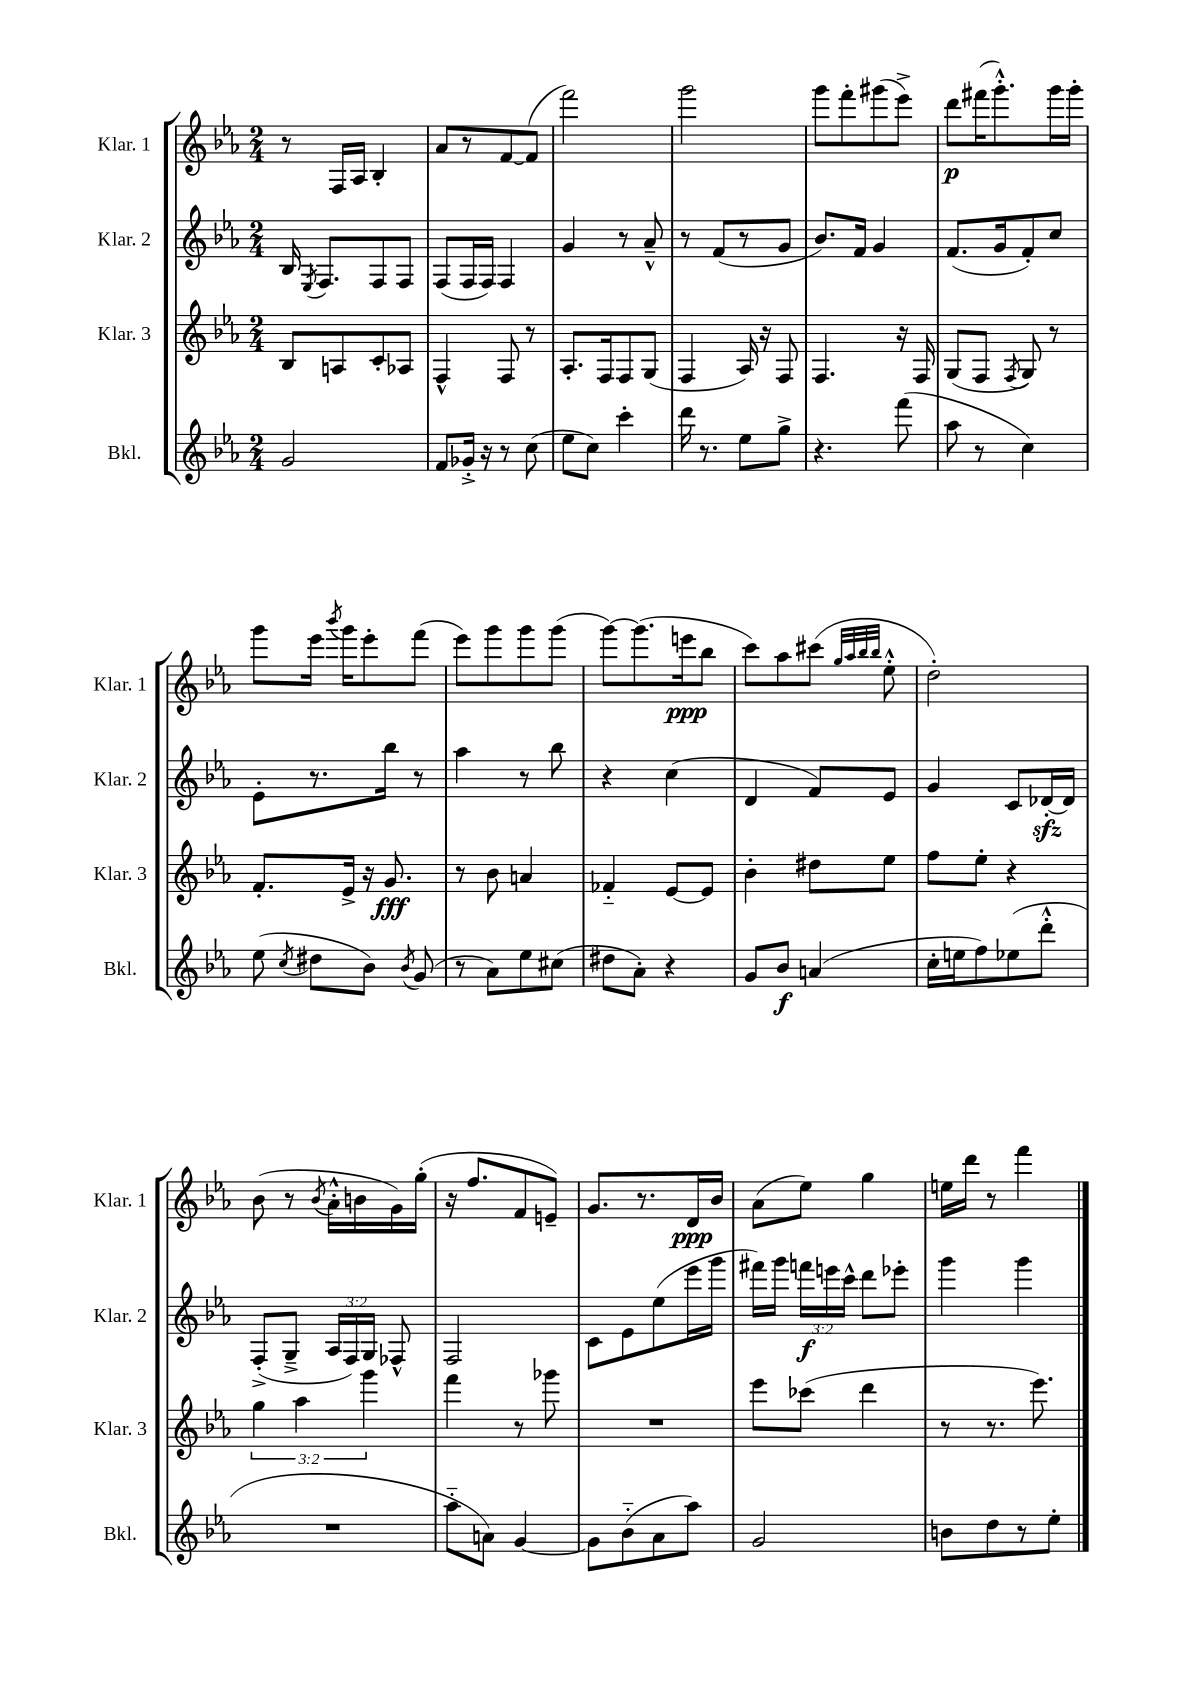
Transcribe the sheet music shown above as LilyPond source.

<<
\new StaffGroup <<
\new Staff = "s0" \with { instrumentName = "Klar. 1" shortInstrumentName = "Klar. 1" } {
    \clef treble \key ees \major \numericTimeSignature \time 2/4
    \autoBeamOff r8 f16[ aes16] bes4-. |
    aes'8[ r8 f'8~ f'8]( |
    f'''2) |
    g'''2 |
    g'''8[ f'''8-. gis'''8( ees'''8]->) |
    d'''8[\p fis'''16( g'''8.-.-^) g'''16 g'''16]-. |
    g'''8[ ees'''16] \acciaccatura { bes'''8 } g'''16[ ees'''8-. f'''8]( |
    ees'''8[) g'''8 g'''8 g'''8]( |
    g'''8[~) g'''8.( e'''16\ppp bes''8] |
    c'''8[) aes''8 cis'''8]( \grace { g''32[ aes''32 bes''32 bes''32] } ees''8-.-^ |
    d''2-.) |
    bes'8( r8 \acciaccatura { bes'8 } aes'16[-.-^ b'16 g'16) g''16]-.( |
    r16 f''8.[ f'8 e'8]--) |
    g'8.[ r8. d'16\ppp bes'16] |
    aes'8[( ees''8]) g''4 |
    e''16[ d'''16] r8 f'''4 \bar "|." |
}
\new Staff = "s1" \with { instrumentName = "Klar. 2" shortInstrumentName = "Klar. 2" } {
    \clef treble \key ees \major \numericTimeSignature \time 2/4 \override Staff.TupletNumber.text = #tuplet-number::calc-fraction-text
    \autoBeamOff bes16 \acciaccatura { ees8 } f8.[ f8 f8] |
    f8[( f16 f16]) f4 |
    g'4 r8 aes'8---^ |
    r8 f'8[( r8 g'8] |
    bes'8.[) f'16] g'4 |
    f'8.[( g'16 f'8-.) c''8] |
    ees'8[-. r8. bes''16] r8 |
    aes''4 r8 bes''8 |
    r4 c''4( |
    d'4 f'8[) ees'8] |
    g'4 c'8[ des'16~-.\sfz des'16] |
    f8[-.->( g8]---> \tuplet 3/2 { aes16[ f16) g16] } fes8-^ |
    f2 |
    c'8[ ees'8 ees''8( ees'''16 g'''16] |
    fis'''16[) g'''16] \tuplet 3/2 { f'''16[\f e'''16 c'''16]-^ } d'''8[ ees'''8]-. |
    g'''4 g'''4 \bar "|." |
}
\new Staff = "s2" \with { instrumentName = "Klar. 3" shortInstrumentName = "Klar. 3" } {
    \clef treble \key ees \major \numericTimeSignature \time 2/4 \override Staff.TupletNumber.text = #tuplet-number::calc-fraction-text
    \autoBeamOff bes8[ a8 c'8-. aes8] |
    f4-^ f8 r8 |
    aes8.[-. f16 f8 g8]( |
    f4 aes16) r16 f8 |
    f4. r16 f16 |
    g8[( f8] \acciaccatura { f8 } g8) r8 |
    f'8.[-. ees'16]-> r16 g'8.\fff |
    r8 bes'8 a'4 |
    fes'4-_ ees'8[~ ees'8] |
    bes'4-. dis''8[ ees''8] |
    f''8[ ees''8]-. r4 |
    \tuplet 3/2 { g''4 aes''4 g'''4 } |
    f'''4 r8 ges'''8 |
    R2 |
    ees'''8[ ces'''8]( d'''4 |
    r8 r8. ees'''8.) \bar "|." |
}
\new Staff = "s3" \with { instrumentName = "Bkl." shortInstrumentName = "Bkl." } {
    \clef treble \key ees \major \numericTimeSignature \time 2/4
    \autoBeamOff g'2 |
    f'8[ ges'16]-.-> r16 r8 c''8( |
    ees''8[ c''8]) c'''4-. |
    d'''16 r8. ees''8[ g''8]-> |
    r4. f'''8( |
    aes''8 r8 c''4) |
    ees''8( \acciaccatura { c''8 } dis''8[ bes'8]) \acciaccatura { bes'8 } g'8( |
    r8 aes'8[) ees''8 cis''8]( |
    dis''8[ aes'8]-.) r4 |
    g'8[ bes'8]\f a'4( |
    c''16[-. e''16 f''8) ees''8( d'''8]-.-^ |
    R2 |
    aes''8[-_ a'8]) g'4~ |
    g'8[ bes'8-_( aes'8 aes''8]) |
    g'2 |
    b'8[ d''8 r8 ees''8]-. \bar "|." |
}
>>
>>
\layout { \context { \Score \remove "Bar_number_engraver" } }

:: What is being asked ::
Select every line in the data above that contains the string "autoBeamOff", and reproduce each one in full. The match is case-sensitive.

:: Reply ::
    \autoBeamOff r8 f16[ aes16] bes4-. |
    \autoBeamOff bes16 \acciaccatura { ees8 } f8.[ f8 f8] |
    \autoBeamOff bes8[ a8 c'8-. aes8] |
    \autoBeamOff g'2 |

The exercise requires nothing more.